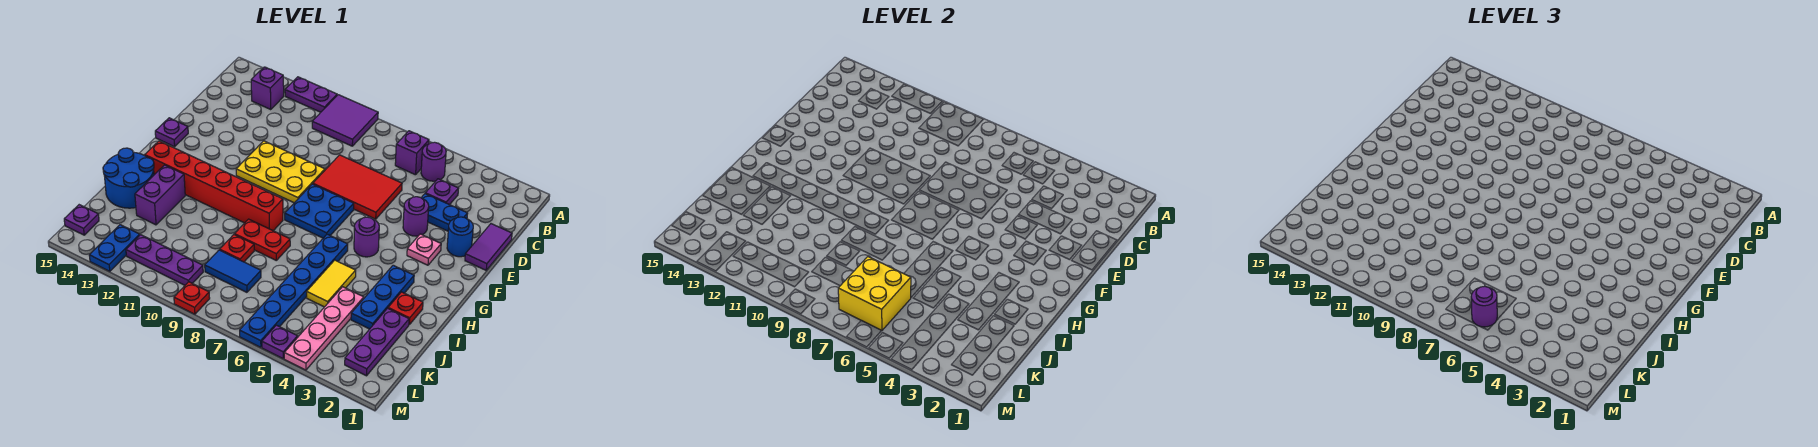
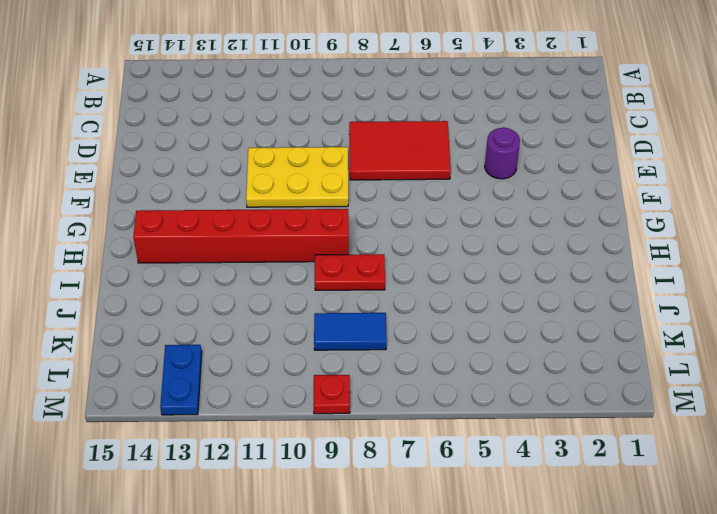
none -> purple tile A9:B10 level 1
none -> purple plate A11:A12 level 1
none -> purple round brick B5 level 1
none -> purple brick B6 level 1

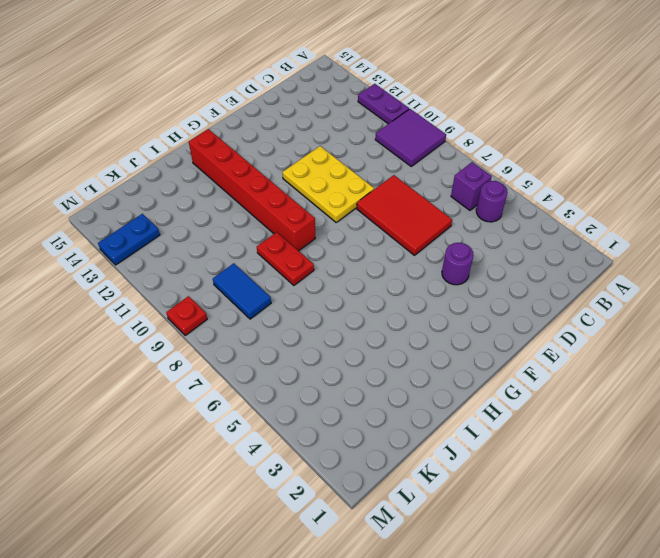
none -> purple brick B13 level 1
none -> purple plate C4 level 1
none -> purple tile D1:E1 level 1
none -> blue plate D3:D4 level 1

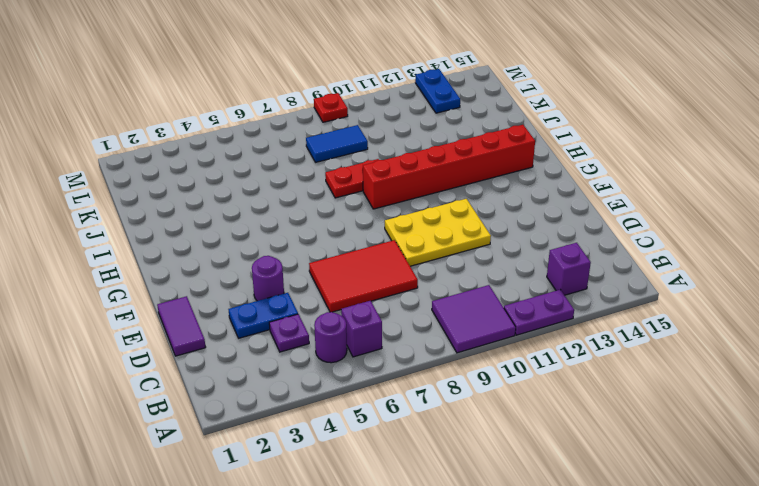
none -> blue round brick E2 level 1
none -> pink plate F3 level 1
none -> blue plate F7:G8 level 1
none -> purple plate F15 level 1

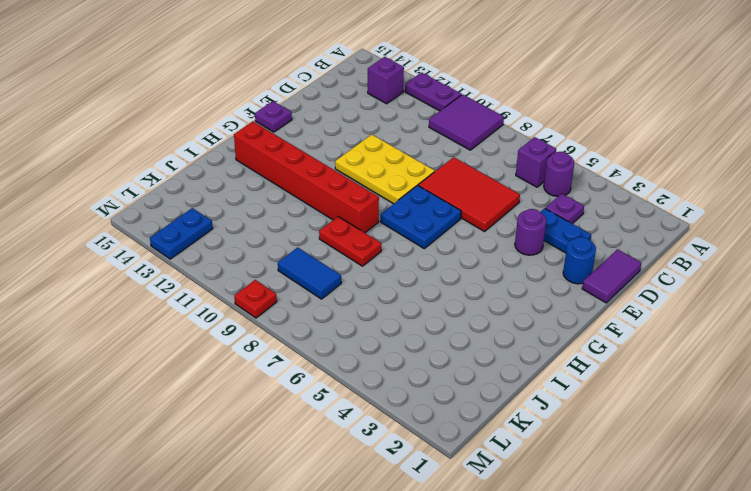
none -> pink plate F3 level 1
none -> purple round brick G5 level 1
none -> blue plate H3:J3 level 1
none -> blue plate H6:M6 level 1

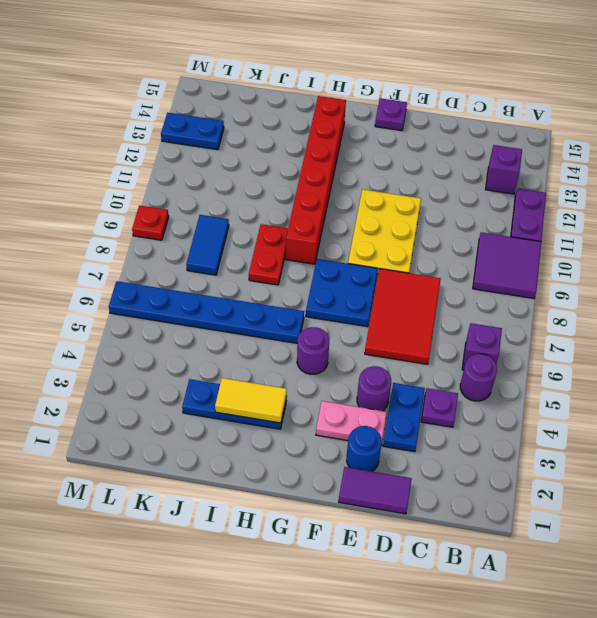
pink plate E3:F3 level 1 -> pink plate F3 level 1
yellow tile H3:I3 level 2 -> yellow tile I5:J5 level 1
none -> red plate I2 level 1
none -> purple brick I13:J13 level 1
none -> blue round brick I14:J15 level 1
none -> purple plate J2:L2 level 1

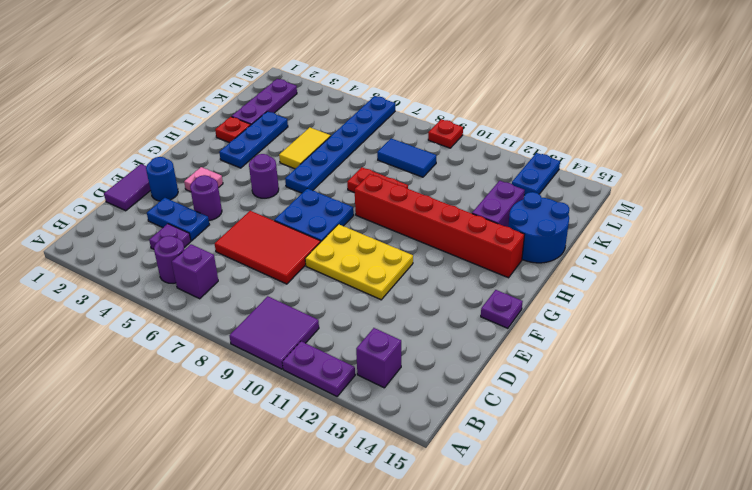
none -> pink plate J4:M4 level 1
none -> red plate J9 level 1
none -> purple plate L10:L12 level 1
none -> purple plate L15 level 1

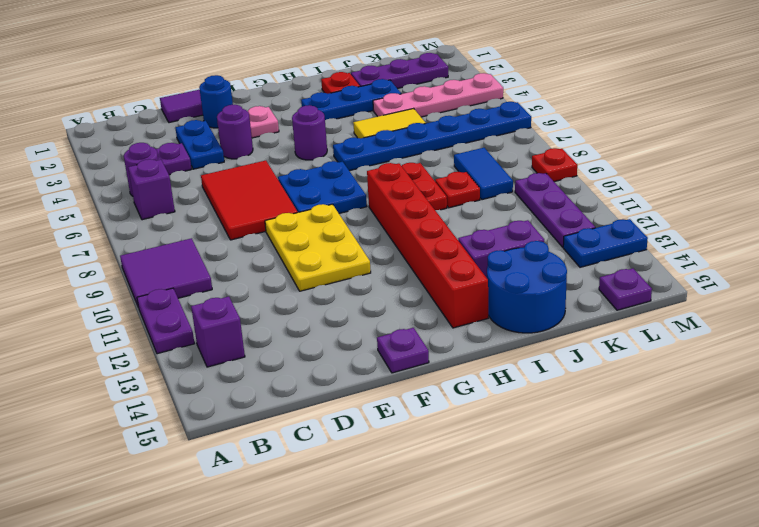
none -> purple plate M5 level 1
none -> yellow brick K6:L7 level 2
none -> purple round brick L6 level 3

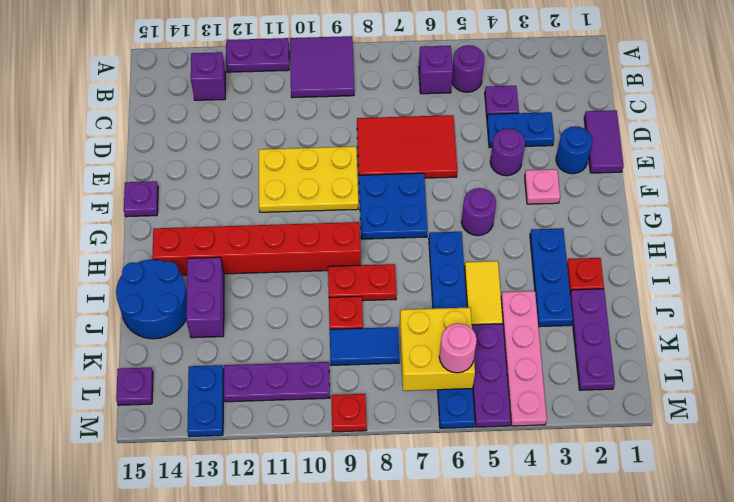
purple plate K5:M5 level 1 -> purple plate M5 level 1
pink round brick L6 level 3 -> purple round brick L6 level 3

========================================================================

◆ WHAT YOU ARE ASKED TO DO ◆
Copy every line from the records above that contains the word "yellow".

◆ SOLVED PROBLEM ◆
yellow tile H3:I3 level 2 -> yellow tile I5:J5 level 1
none -> yellow brick K6:L7 level 2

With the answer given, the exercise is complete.